Exclude the pictures from your copy, and reproduce each entry below verbatim.
■ ■ ■ ■ ■
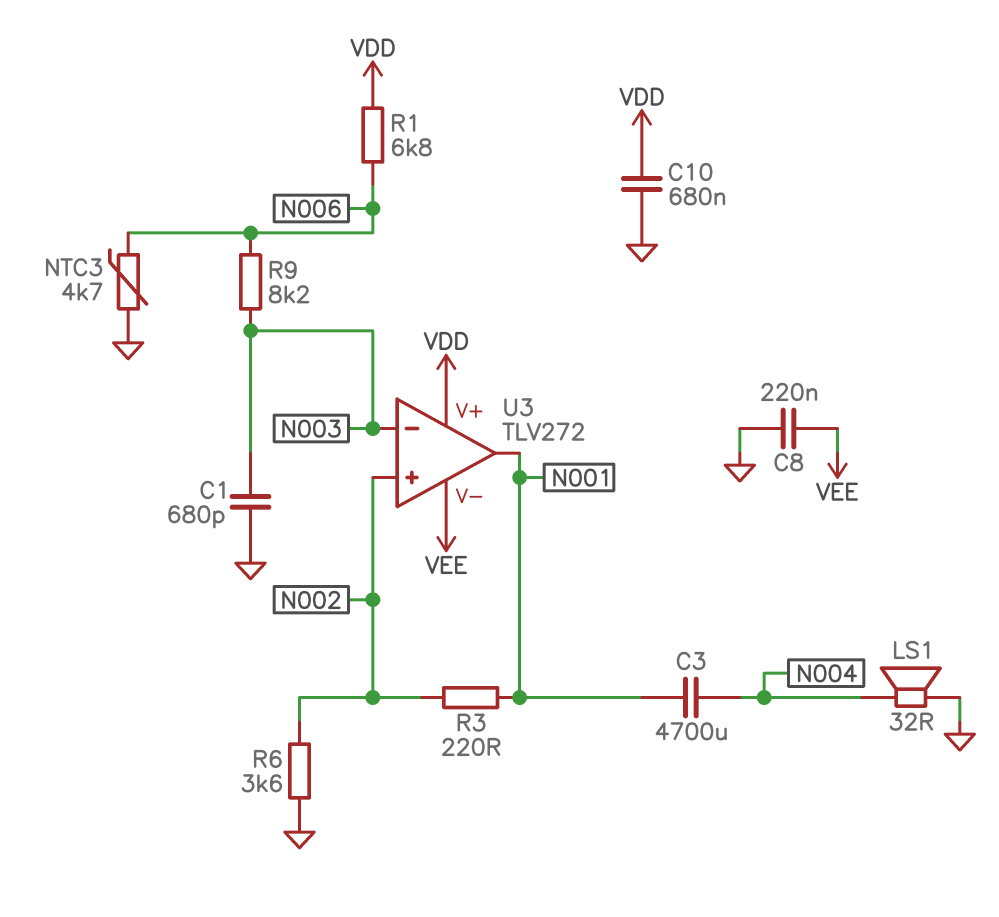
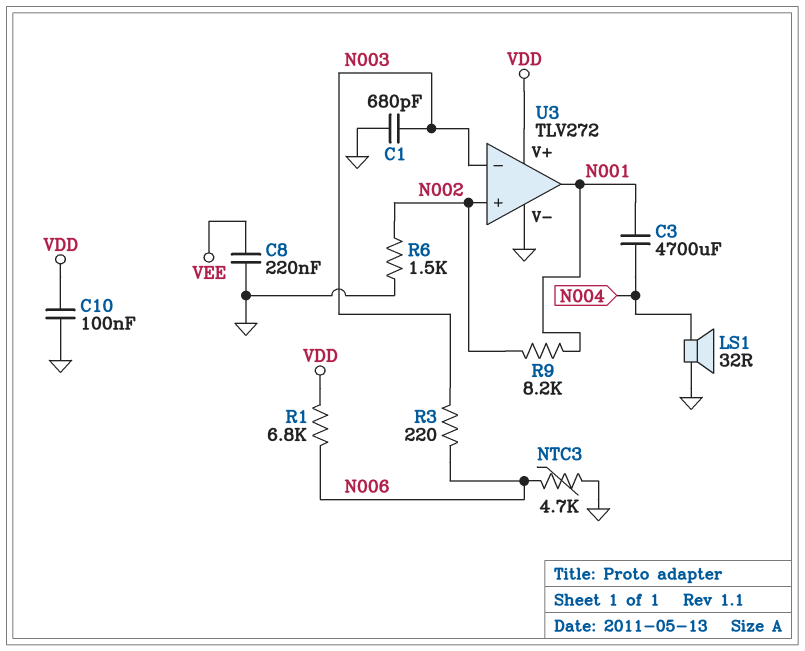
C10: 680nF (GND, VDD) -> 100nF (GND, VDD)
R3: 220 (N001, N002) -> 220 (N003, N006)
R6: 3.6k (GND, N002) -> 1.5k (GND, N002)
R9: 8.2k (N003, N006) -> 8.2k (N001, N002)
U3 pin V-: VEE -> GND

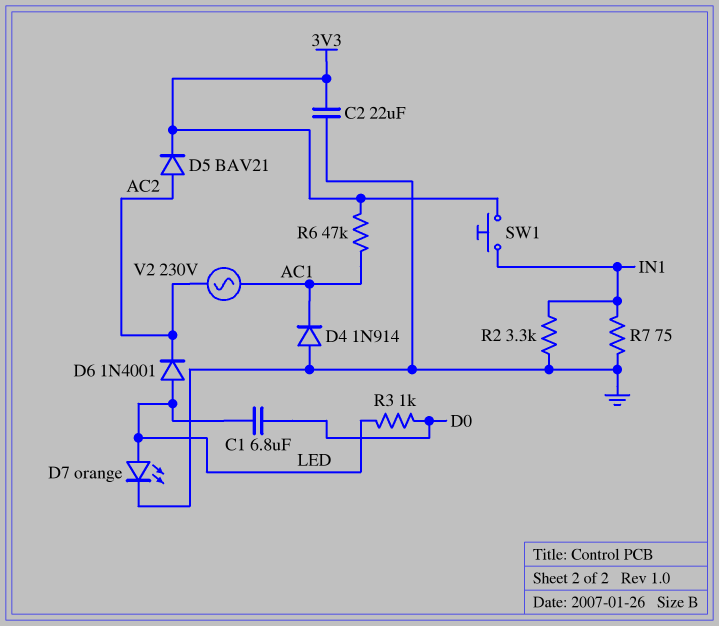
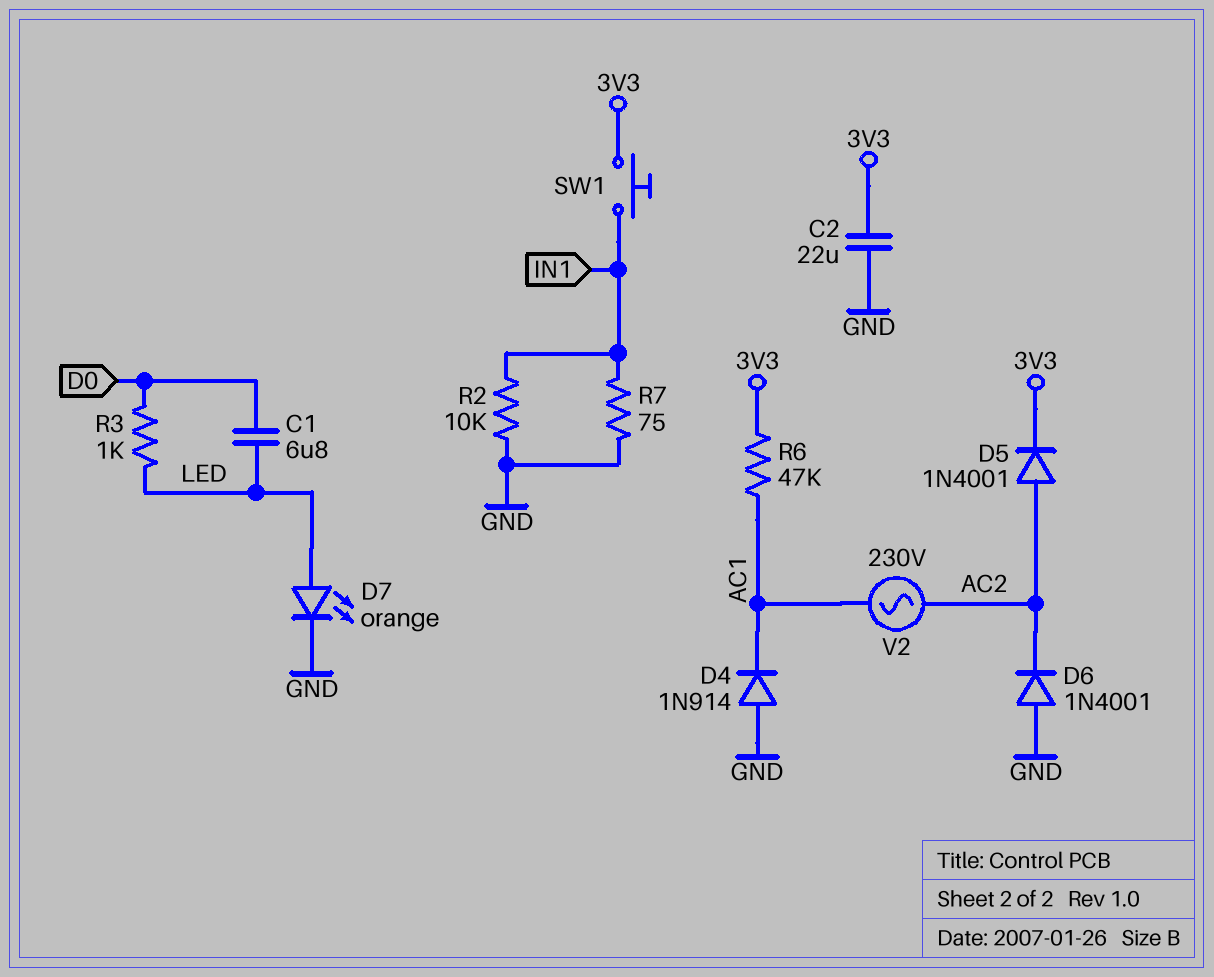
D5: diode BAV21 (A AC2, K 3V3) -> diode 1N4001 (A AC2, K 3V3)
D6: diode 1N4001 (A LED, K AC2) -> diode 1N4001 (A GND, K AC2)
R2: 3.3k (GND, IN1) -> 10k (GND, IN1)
■ ■ ■ ■ ■
# ANSWER BOX:
C10: 680nF (GND, VDD) -> 100nF (GND, VDD)
R3: 220 (N001, N002) -> 220 (N003, N006)
R6: 3.6k (GND, N002) -> 1.5k (GND, N002)
R9: 8.2k (N003, N006) -> 8.2k (N001, N002)
U3 pin V-: VEE -> GND

D5: diode BAV21 (A AC2, K 3V3) -> diode 1N4001 (A AC2, K 3V3)
D6: diode 1N4001 (A LED, K AC2) -> diode 1N4001 (A GND, K AC2)
R2: 3.3k (GND, IN1) -> 10k (GND, IN1)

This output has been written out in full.